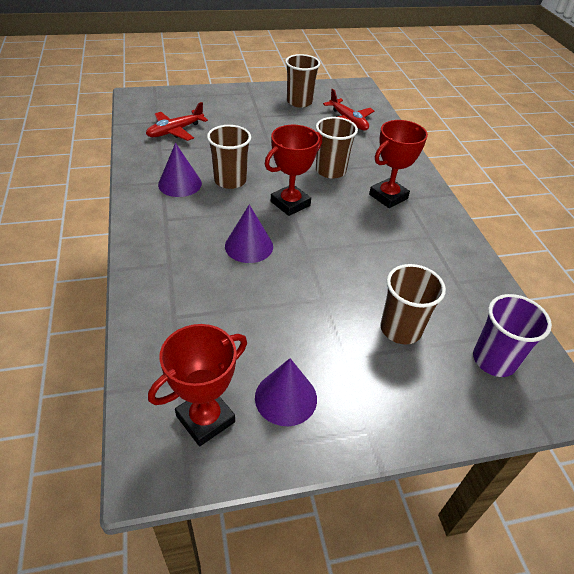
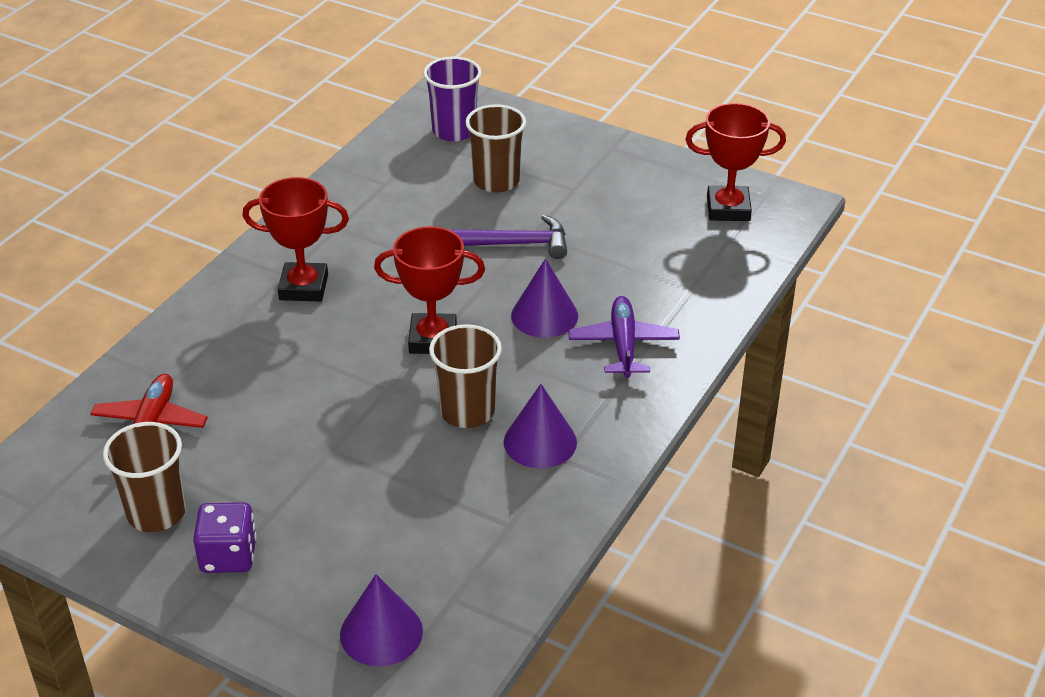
camera: 135 degrees left, 5 degrees down
(175, 131) = (446, 555): red plane -> none
(184, 252) = (623, 344): none -> purple plane
(256, 102) = (228, 556): none -> purple dice
(286, 398) = (652, 190): purple cone -> purple cone (381, 632)
(324, 283) = (513, 244): none -> purple hammer
(330, 171) = (316, 356): brown cup -> none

——

* **WORK TASK**
Return, exactly as written, the "(256, 102) = (228, 556): none -> purple dice" line and each line after it through the end of the listing above.

* **EXERCISE RESPONSE**
(256, 102) = (228, 556): none -> purple dice
(286, 398) = (652, 190): purple cone -> purple cone (381, 632)
(324, 283) = (513, 244): none -> purple hammer
(330, 171) = (316, 356): brown cup -> none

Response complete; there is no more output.